Stored items:
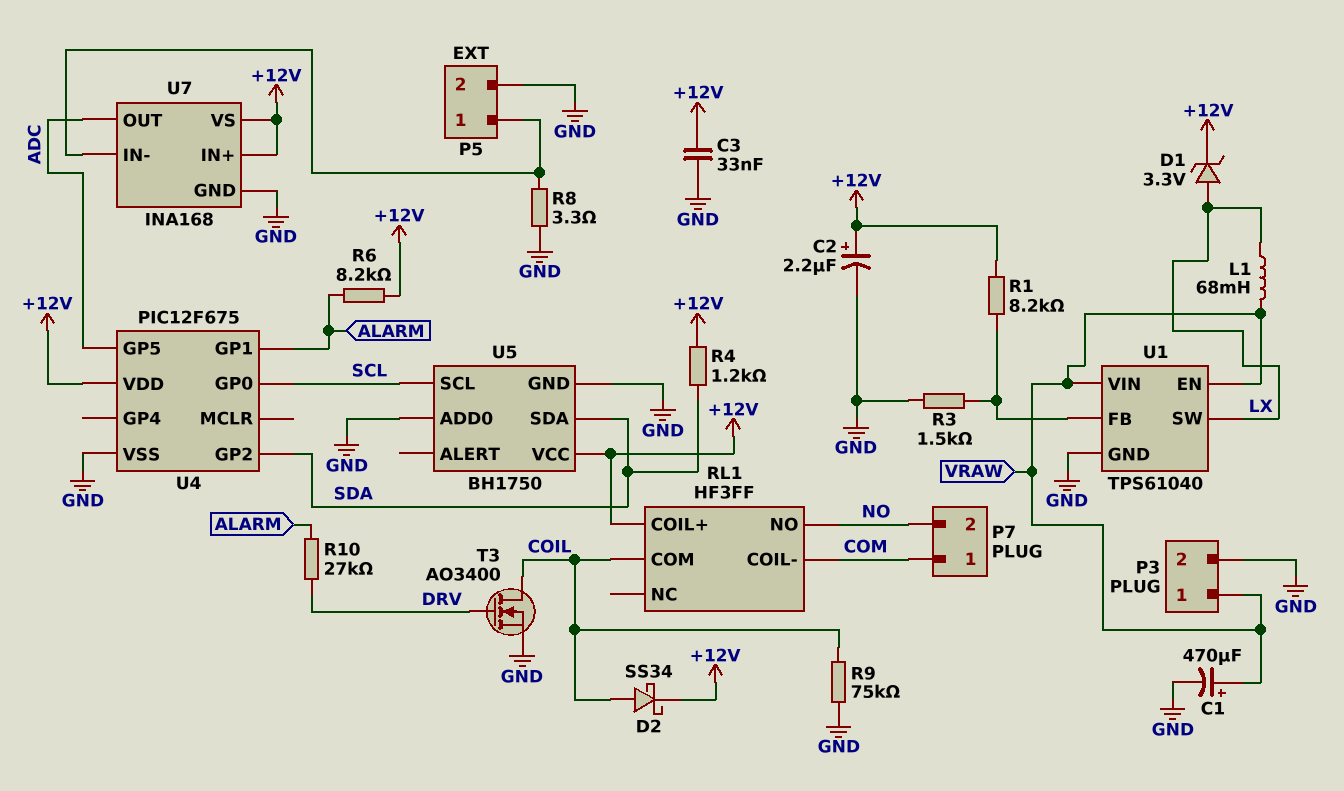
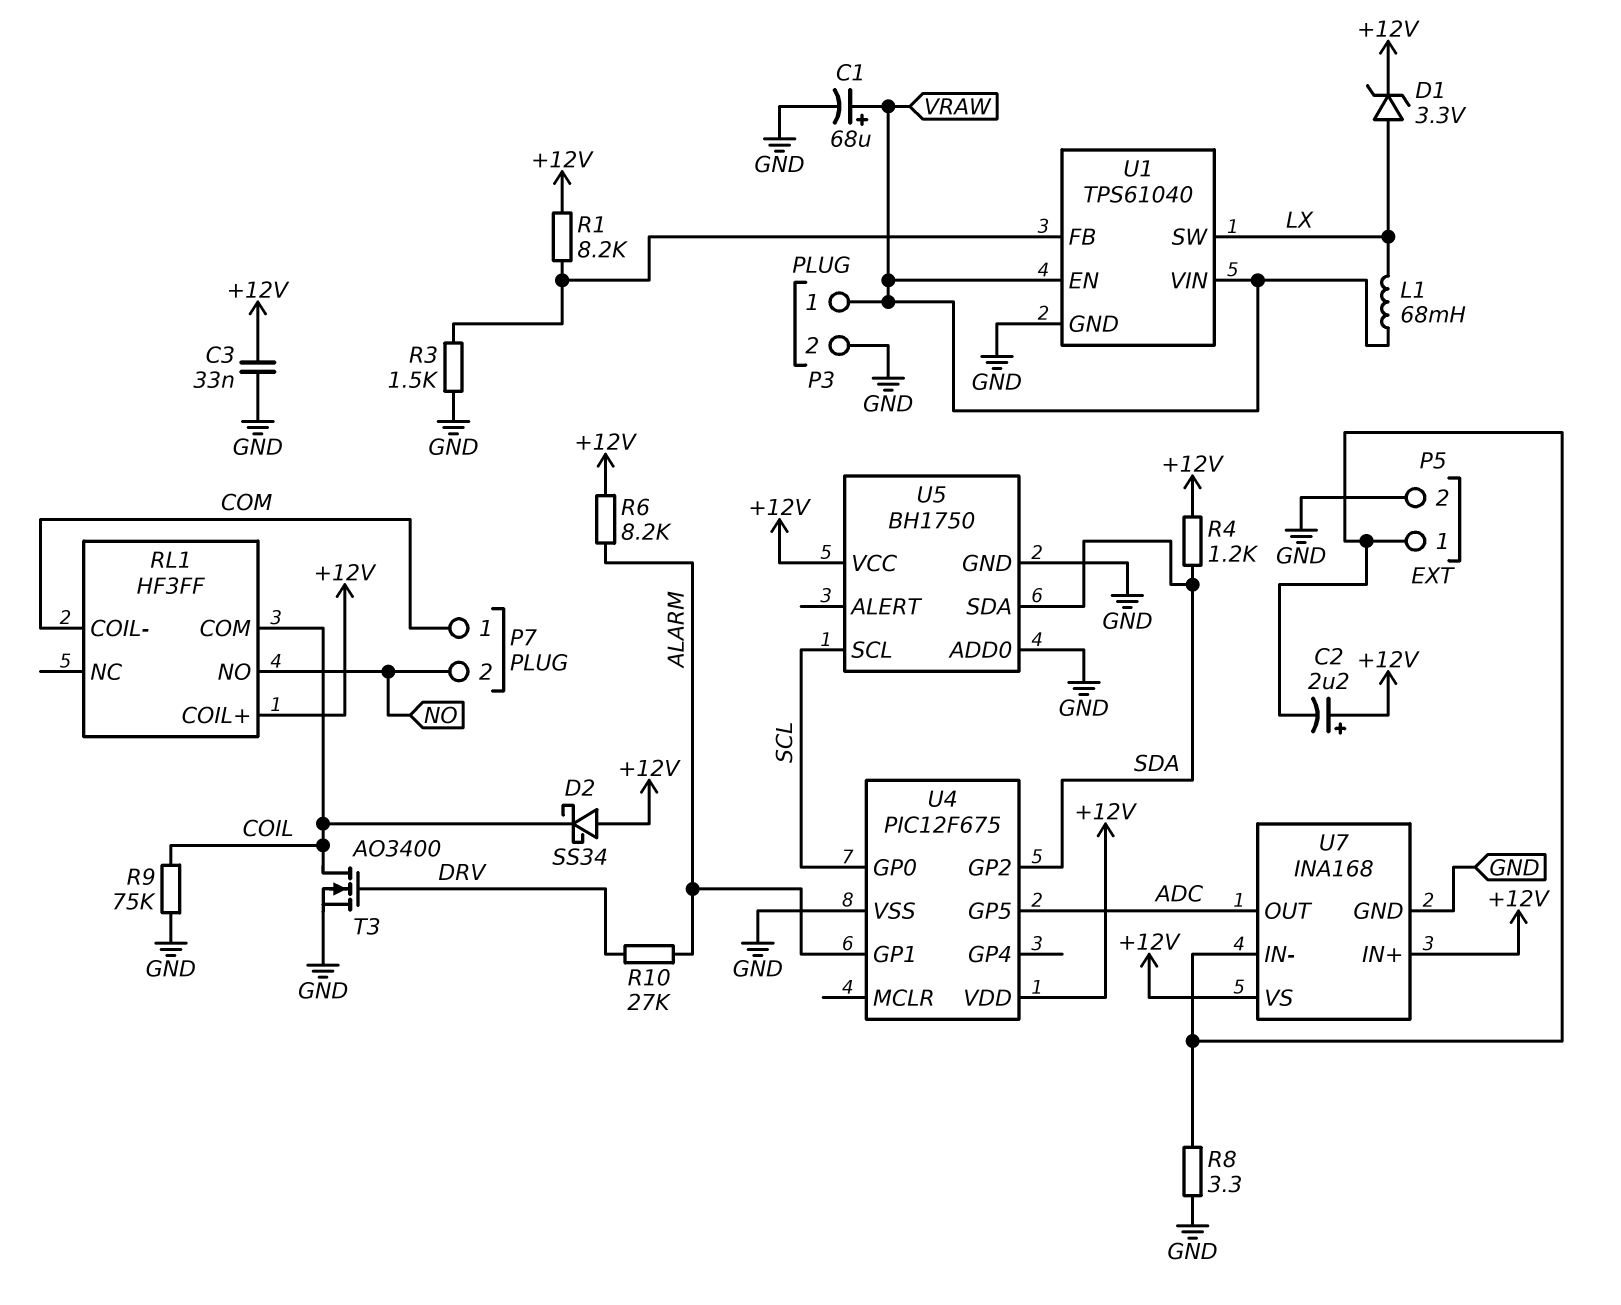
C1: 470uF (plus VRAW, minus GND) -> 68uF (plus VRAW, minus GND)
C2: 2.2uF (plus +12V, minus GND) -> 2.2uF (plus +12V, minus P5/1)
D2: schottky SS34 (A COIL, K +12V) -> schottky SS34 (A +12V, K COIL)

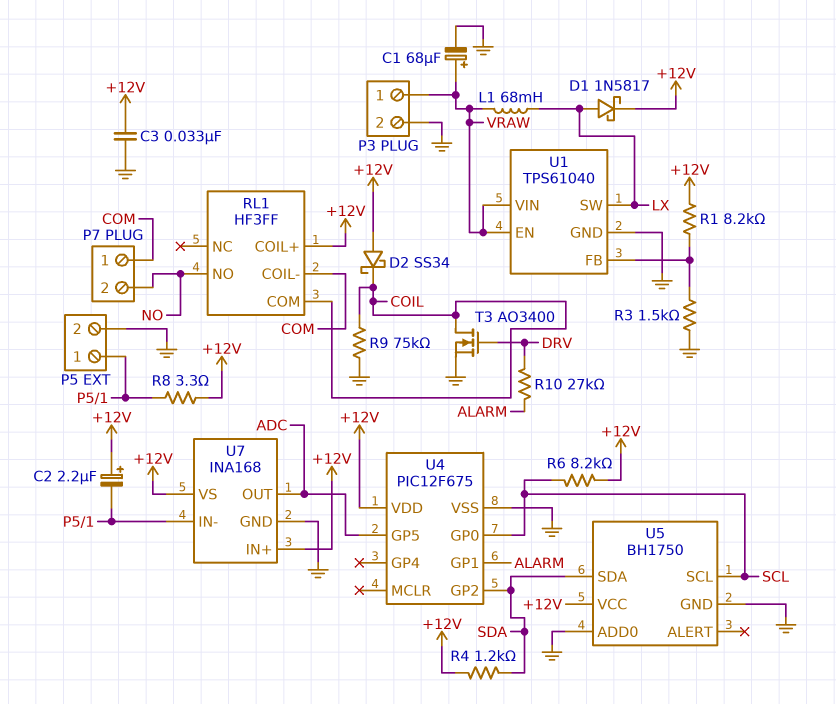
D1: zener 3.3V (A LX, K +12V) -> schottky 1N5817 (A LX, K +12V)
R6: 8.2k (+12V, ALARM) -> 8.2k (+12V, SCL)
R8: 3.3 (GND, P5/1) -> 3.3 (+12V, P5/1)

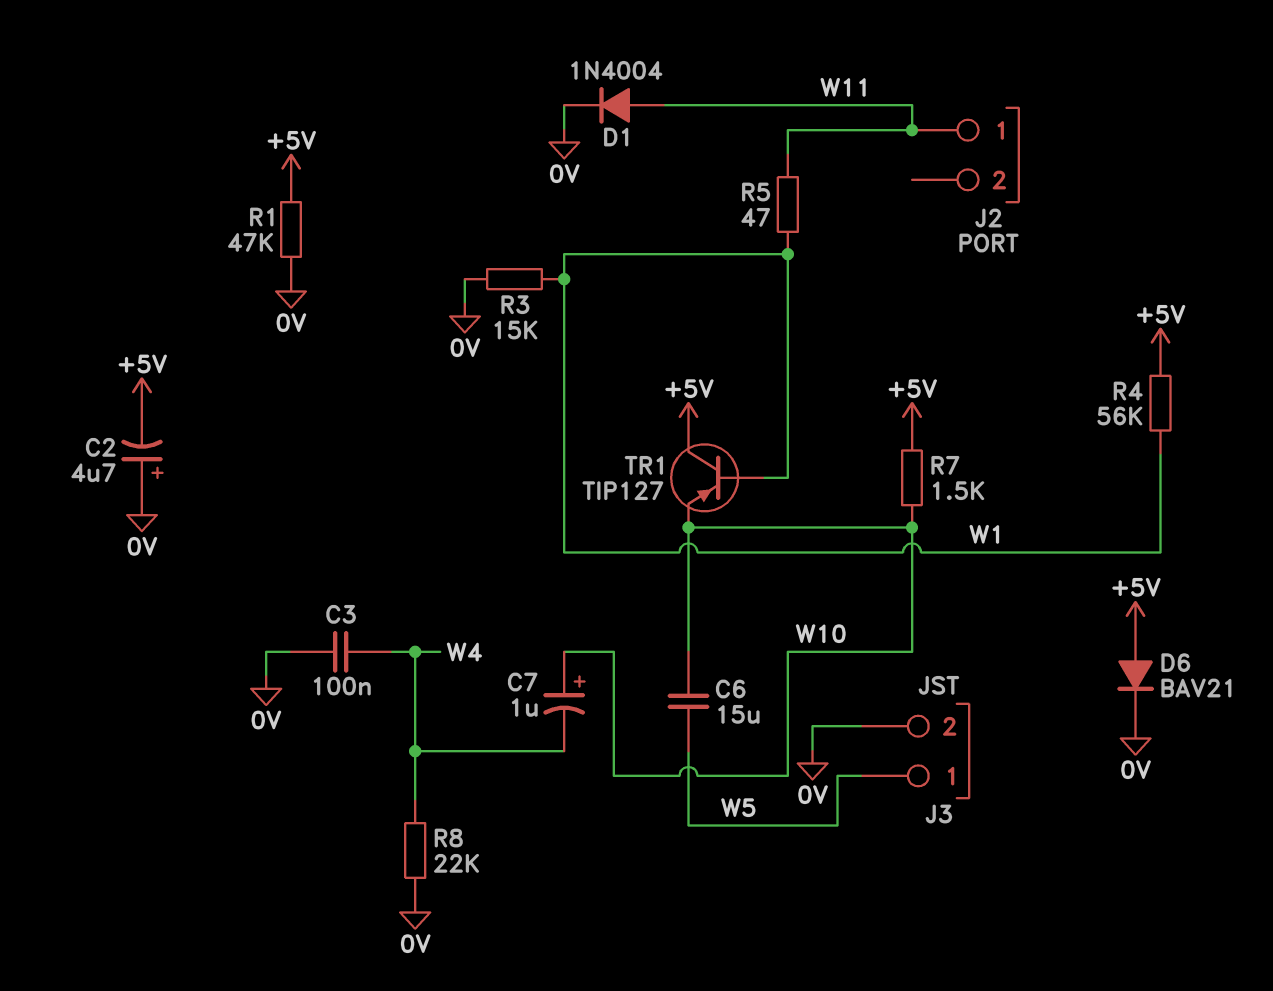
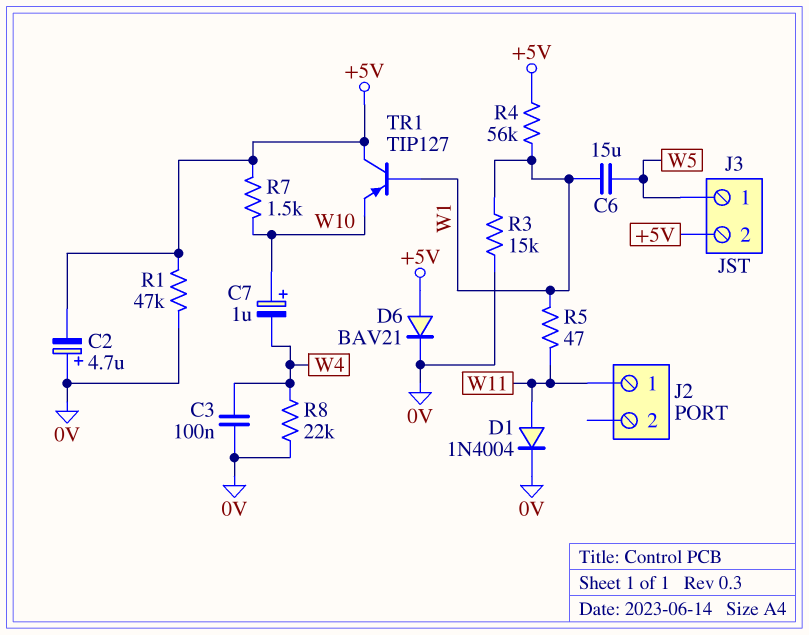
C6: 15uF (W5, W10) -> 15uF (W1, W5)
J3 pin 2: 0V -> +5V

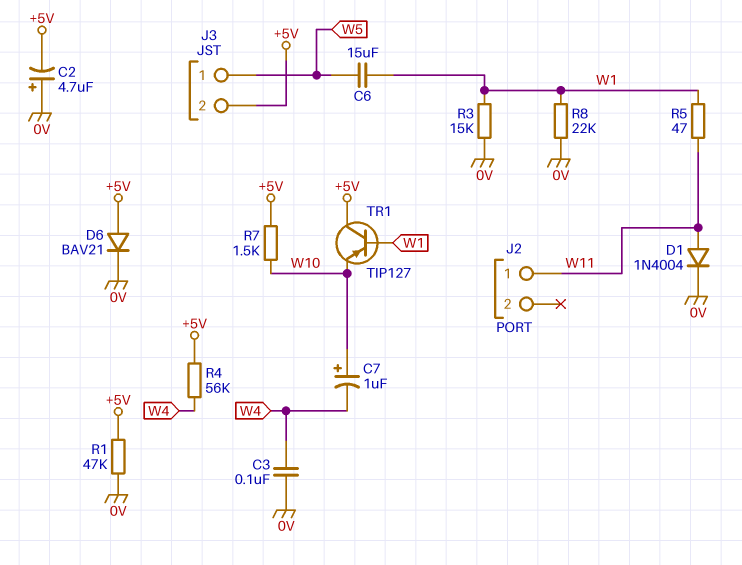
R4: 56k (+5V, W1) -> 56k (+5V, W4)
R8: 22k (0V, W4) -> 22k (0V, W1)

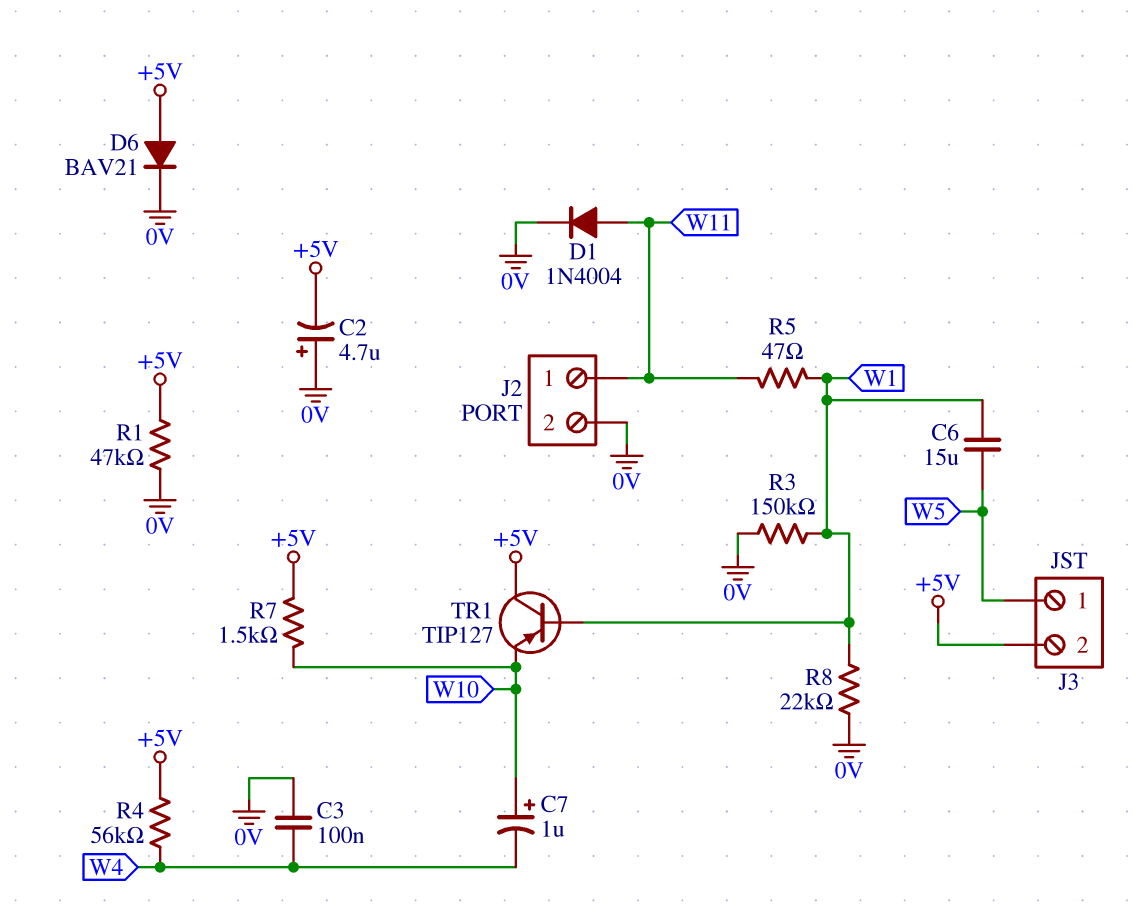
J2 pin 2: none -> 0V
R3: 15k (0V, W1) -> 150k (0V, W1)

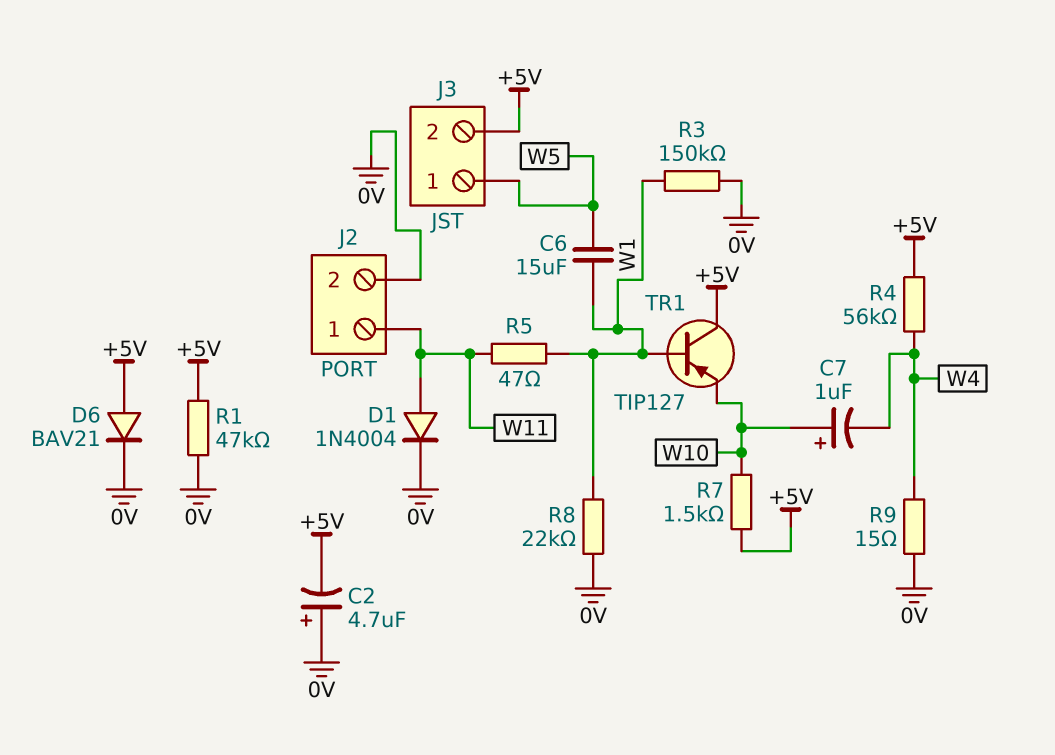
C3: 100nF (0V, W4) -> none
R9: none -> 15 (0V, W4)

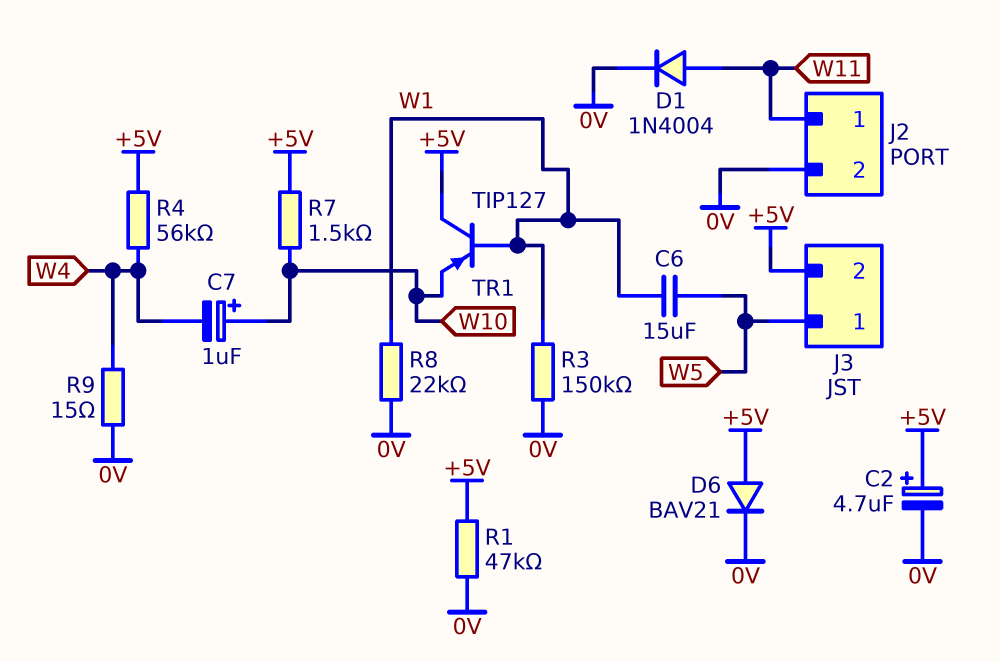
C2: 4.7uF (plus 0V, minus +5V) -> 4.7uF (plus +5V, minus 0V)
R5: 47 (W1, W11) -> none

## PROMPT
For the word "schottky", state how many lines of the entries contain it, with nothing else.

## EXPECTED ANSWER
2